## [Exercise directions]
Give back the lines below exactly, but do not include any pictures.

## [Given records]

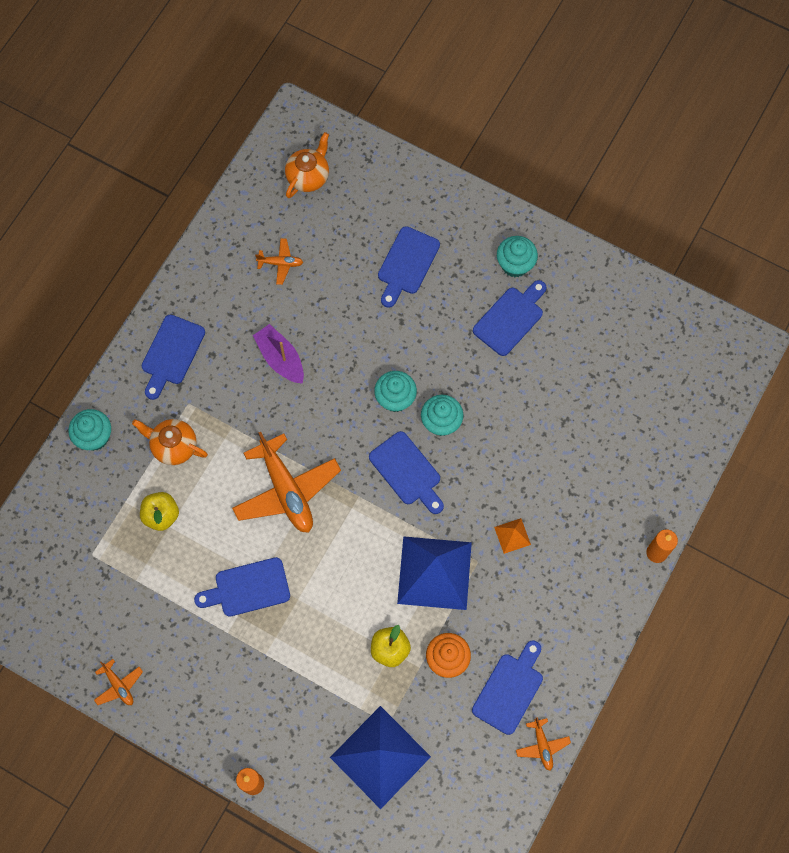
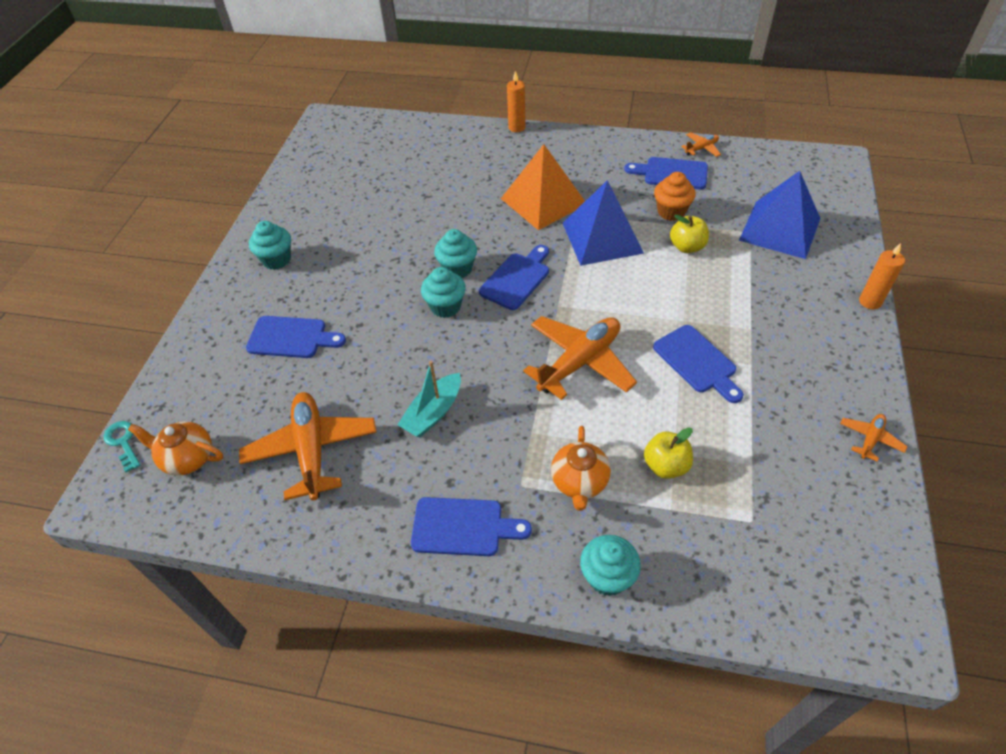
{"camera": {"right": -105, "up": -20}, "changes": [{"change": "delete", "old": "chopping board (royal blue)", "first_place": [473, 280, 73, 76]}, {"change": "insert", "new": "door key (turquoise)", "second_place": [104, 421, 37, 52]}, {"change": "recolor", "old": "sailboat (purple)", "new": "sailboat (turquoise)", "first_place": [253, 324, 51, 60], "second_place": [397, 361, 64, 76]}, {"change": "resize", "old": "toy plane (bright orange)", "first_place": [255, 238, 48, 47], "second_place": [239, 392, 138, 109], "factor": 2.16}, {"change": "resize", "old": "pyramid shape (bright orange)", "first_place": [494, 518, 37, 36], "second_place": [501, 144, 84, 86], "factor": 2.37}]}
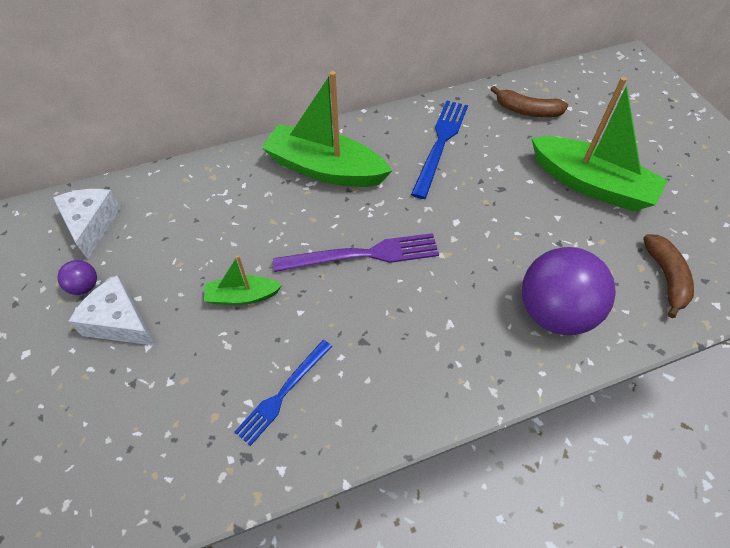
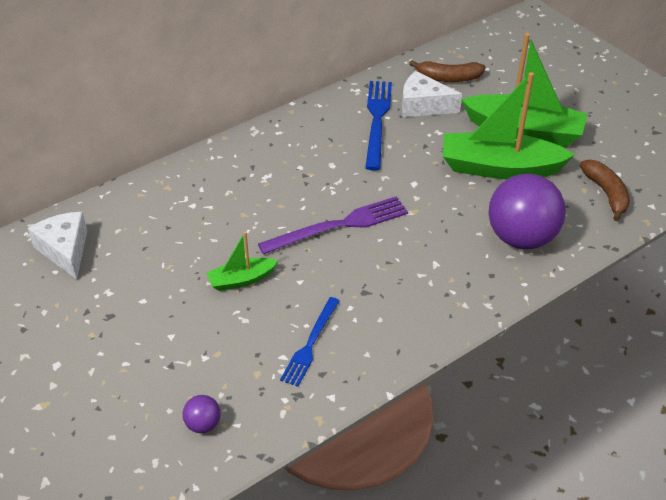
{"camera": {"right": -15, "up": -10}, "changes": [{"change": "move", "old": "play ball (purple)", "first_place": [57, 260, 40, 35], "second_place": [183, 395, 38, 38]}, {"change": "move", "old": "piece of cheese (white)", "first_place": [68, 275, 87, 71], "second_place": [402, 71, 60, 46]}, {"change": "move", "old": "sailboat (emerald)", "first_place": [261, 71, 131, 116], "second_place": [443, 72, 132, 107]}]}
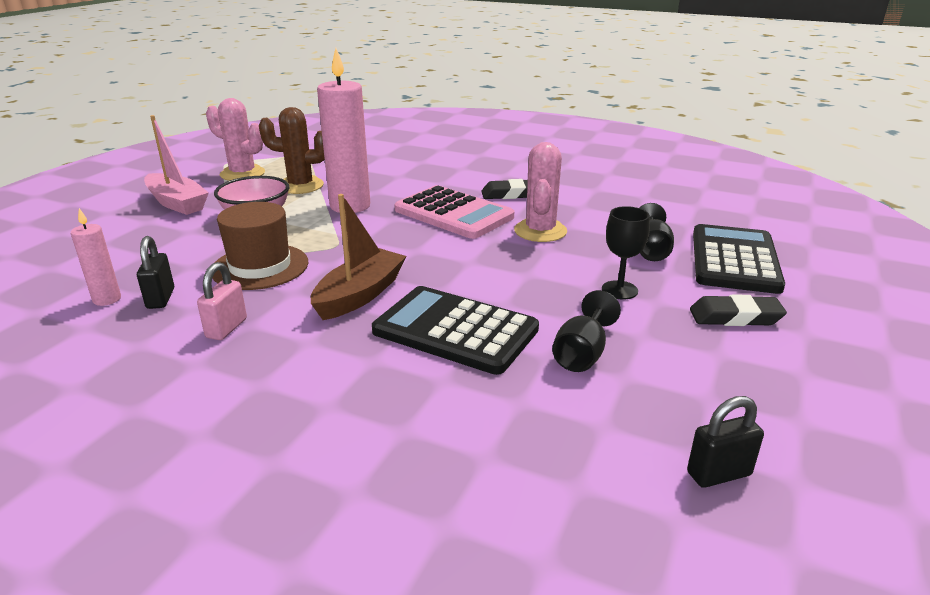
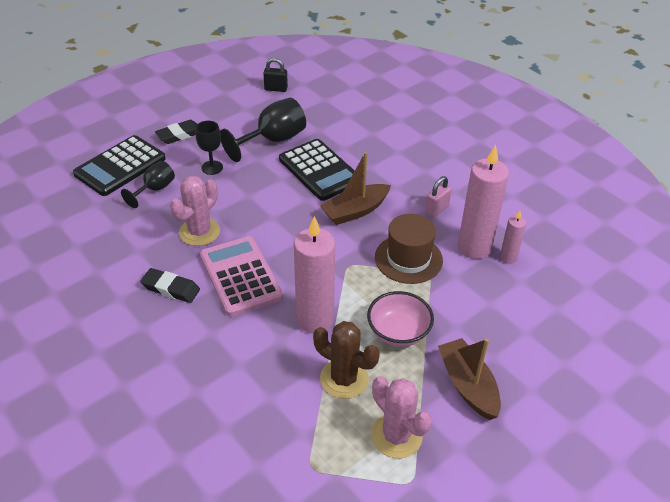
{"camera": {"right": -155, "up": 15}, "changes": [{"change": "replace", "old": "lock (ebony)", "new": "candle (rosy)", "first_place": [137, 236, 37, 73], "second_place": [458, 145, 51, 114]}, {"change": "recolor", "old": "sailboat (rosy)", "new": "sailboat (brown)", "first_place": [144, 115, 65, 100], "second_place": [438, 338, 63, 82]}, {"change": "rotate", "old": "gum eraser (ebony)", "first_place": [690, 294, 97, 32], "second_place": [155, 120, 42, 24], "degrees": -60}, {"change": "resize", "old": "goblet (ebony)", "first_place": [552, 290, 69, 82], "second_place": [220, 98, 86, 64], "factor": 1.65}]}
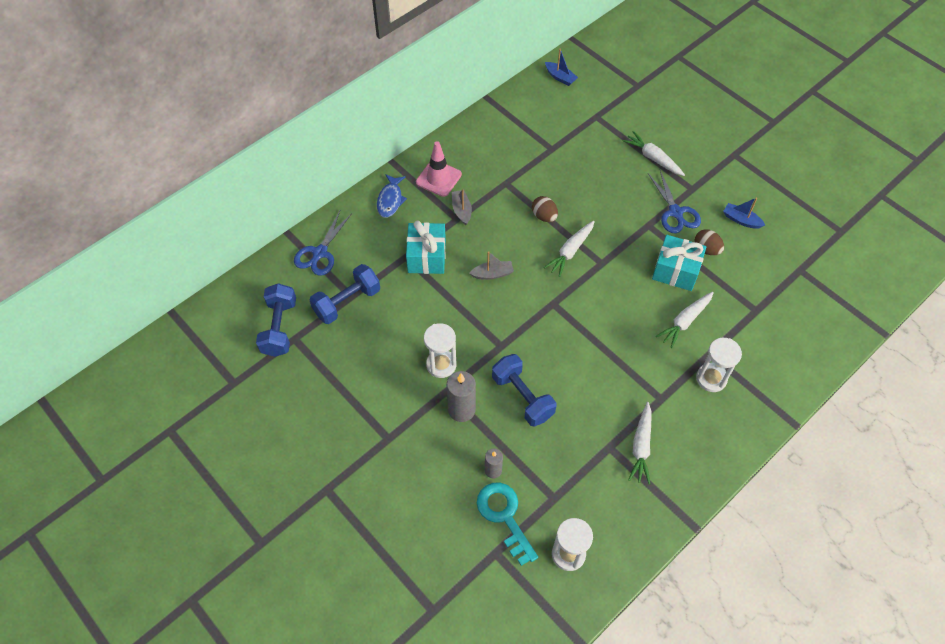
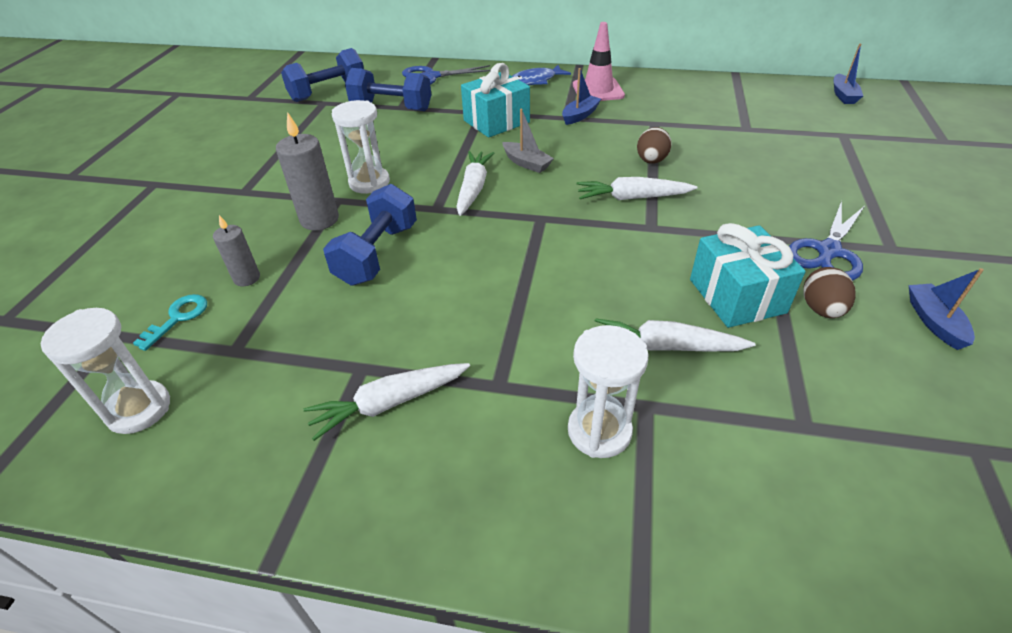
{"camera": {"right": 55, "up": -15}, "changes": [{"change": "move", "old": "carrot (white)", "first_place": [623, 131, 62, 45], "second_place": [456, 151, 39, 65]}, {"change": "recolor", "old": "sailboat (gray)", "new": "sailboat (royal blue)", "first_place": [452, 189, 20, 36], "second_place": [562, 68, 39, 57]}, {"change": "resize", "old": "door key (turquoise)", "first_place": [477, 483, 61, 83], "second_place": [133, 294, 74, 57], "factor": 0.57}]}
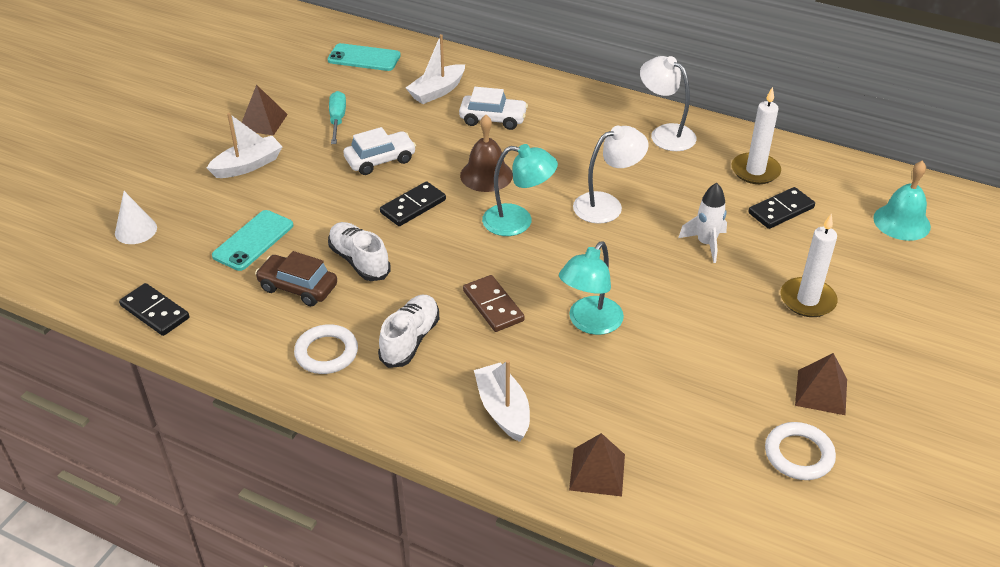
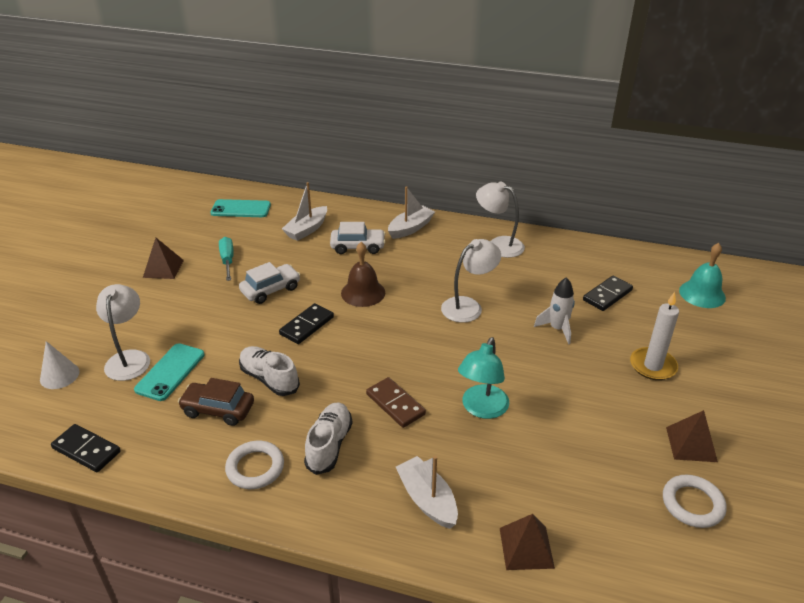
{"camera": {"right": -10, "up": -5}, "changes": [{"change": "delete", "old": "lamp (turquoise)", "first_place": [482, 144, 76, 92]}, {"change": "delete", "old": "candle (white)", "first_place": [732, 87, 49, 97]}, {"change": "insert", "new": "lamp (white)", "second_place": [96, 284, 54, 97]}, {"change": "move", "old": "sailboat (white)", "first_place": [207, 113, 76, 65], "second_place": [388, 186, 47, 53]}]}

## [Expected output]
{"camera": {"right": -105, "up": -20}, "changes": [{"change": "delete", "old": "chopping board (royal blue)", "first_place": [473, 280, 73, 76]}, {"change": "insert", "new": "door key (turquoise)", "second_place": [104, 421, 37, 52]}, {"change": "recolor", "old": "sailboat (purple)", "new": "sailboat (turquoise)", "first_place": [253, 324, 51, 60], "second_place": [397, 361, 64, 76]}, {"change": "resize", "old": "toy plane (bright orange)", "first_place": [255, 238, 48, 47], "second_place": [239, 392, 138, 109], "factor": 2.16}, {"change": "resize", "old": "pyramid shape (bright orange)", "first_place": [494, 518, 37, 36], "second_place": [501, 144, 84, 86], "factor": 2.37}]}
{"camera": {"right": -15, "up": -10}, "changes": [{"change": "move", "old": "play ball (purple)", "first_place": [57, 260, 40, 35], "second_place": [183, 395, 38, 38]}, {"change": "move", "old": "piece of cheese (white)", "first_place": [68, 275, 87, 71], "second_place": [402, 71, 60, 46]}, {"change": "move", "old": "sailboat (emerald)", "first_place": [261, 71, 131, 116], "second_place": [443, 72, 132, 107]}]}
{"camera": {"right": -155, "up": 15}, "changes": [{"change": "replace", "old": "lock (ebony)", "new": "candle (rosy)", "first_place": [137, 236, 37, 73], "second_place": [458, 145, 51, 114]}, {"change": "recolor", "old": "sailboat (rosy)", "new": "sailboat (brown)", "first_place": [144, 115, 65, 100], "second_place": [438, 338, 63, 82]}, {"change": "rotate", "old": "gum eraser (ebony)", "first_place": [690, 294, 97, 32], "second_place": [155, 120, 42, 24], "degrees": -60}, {"change": "resize", "old": "goblet (ebony)", "first_place": [552, 290, 69, 82], "second_place": [220, 98, 86, 64], "factor": 1.65}]}
{"camera": {"right": 55, "up": -15}, "changes": [{"change": "move", "old": "carrot (white)", "first_place": [623, 131, 62, 45], "second_place": [456, 151, 39, 65]}, {"change": "recolor", "old": "sailboat (gray)", "new": "sailboat (royal blue)", "first_place": [452, 189, 20, 36], "second_place": [562, 68, 39, 57]}, {"change": "resize", "old": "door key (turquoise)", "first_place": [477, 483, 61, 83], "second_place": [133, 294, 74, 57], "factor": 0.57}]}
{"camera": {"right": -10, "up": -5}, "changes": [{"change": "delete", "old": "lamp (turquoise)", "first_place": [482, 144, 76, 92]}, {"change": "delete", "old": "candle (white)", "first_place": [732, 87, 49, 97]}, {"change": "insert", "new": "lamp (white)", "second_place": [96, 284, 54, 97]}, {"change": "move", "old": "sailboat (white)", "first_place": [207, 113, 76, 65], "second_place": [388, 186, 47, 53]}]}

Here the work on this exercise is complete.